--- About this task ---
Determine how many lines in the entries below hold "diode". Respond with that number only.

Itemized modification records:

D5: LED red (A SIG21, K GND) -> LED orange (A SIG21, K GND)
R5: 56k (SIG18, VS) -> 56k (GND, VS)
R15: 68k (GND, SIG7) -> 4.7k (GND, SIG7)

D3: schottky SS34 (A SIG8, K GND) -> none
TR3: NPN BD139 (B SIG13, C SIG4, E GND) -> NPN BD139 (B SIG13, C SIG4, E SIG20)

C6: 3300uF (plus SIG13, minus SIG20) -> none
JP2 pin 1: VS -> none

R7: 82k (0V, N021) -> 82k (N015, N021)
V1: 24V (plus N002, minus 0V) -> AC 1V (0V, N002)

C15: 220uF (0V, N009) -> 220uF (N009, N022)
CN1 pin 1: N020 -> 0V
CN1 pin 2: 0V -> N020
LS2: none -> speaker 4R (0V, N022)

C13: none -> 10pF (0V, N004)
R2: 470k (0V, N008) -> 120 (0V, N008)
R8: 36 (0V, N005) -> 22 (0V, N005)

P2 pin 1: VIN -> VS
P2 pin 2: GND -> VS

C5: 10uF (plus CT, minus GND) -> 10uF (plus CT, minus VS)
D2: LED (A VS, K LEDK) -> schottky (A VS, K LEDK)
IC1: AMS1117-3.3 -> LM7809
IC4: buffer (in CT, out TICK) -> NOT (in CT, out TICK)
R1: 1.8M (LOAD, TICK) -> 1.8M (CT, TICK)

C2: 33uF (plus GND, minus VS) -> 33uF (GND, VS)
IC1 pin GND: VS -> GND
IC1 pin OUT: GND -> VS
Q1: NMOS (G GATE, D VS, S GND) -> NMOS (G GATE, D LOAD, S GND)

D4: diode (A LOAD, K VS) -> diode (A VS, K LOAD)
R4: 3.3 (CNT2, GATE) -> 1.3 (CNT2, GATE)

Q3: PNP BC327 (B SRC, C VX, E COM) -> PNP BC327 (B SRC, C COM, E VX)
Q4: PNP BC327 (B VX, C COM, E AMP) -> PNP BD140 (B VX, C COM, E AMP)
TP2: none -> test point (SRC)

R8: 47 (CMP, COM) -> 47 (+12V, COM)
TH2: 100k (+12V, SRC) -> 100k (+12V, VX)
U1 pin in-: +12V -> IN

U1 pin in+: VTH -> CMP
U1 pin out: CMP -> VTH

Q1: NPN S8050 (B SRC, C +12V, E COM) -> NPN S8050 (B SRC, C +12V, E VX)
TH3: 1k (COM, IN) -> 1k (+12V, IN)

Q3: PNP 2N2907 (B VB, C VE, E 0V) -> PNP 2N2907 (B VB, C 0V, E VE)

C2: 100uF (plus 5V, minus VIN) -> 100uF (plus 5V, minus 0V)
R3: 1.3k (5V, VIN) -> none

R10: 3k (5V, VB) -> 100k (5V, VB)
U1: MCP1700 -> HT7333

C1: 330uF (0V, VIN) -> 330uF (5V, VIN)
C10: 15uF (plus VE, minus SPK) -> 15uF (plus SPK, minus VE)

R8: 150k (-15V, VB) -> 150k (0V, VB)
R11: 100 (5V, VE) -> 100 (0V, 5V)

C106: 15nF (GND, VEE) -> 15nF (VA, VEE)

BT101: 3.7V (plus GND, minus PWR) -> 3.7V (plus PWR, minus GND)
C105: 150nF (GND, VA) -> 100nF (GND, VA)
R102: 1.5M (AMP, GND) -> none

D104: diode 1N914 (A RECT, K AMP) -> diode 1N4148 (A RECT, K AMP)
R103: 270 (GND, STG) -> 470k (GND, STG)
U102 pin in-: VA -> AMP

--- Reply ---
2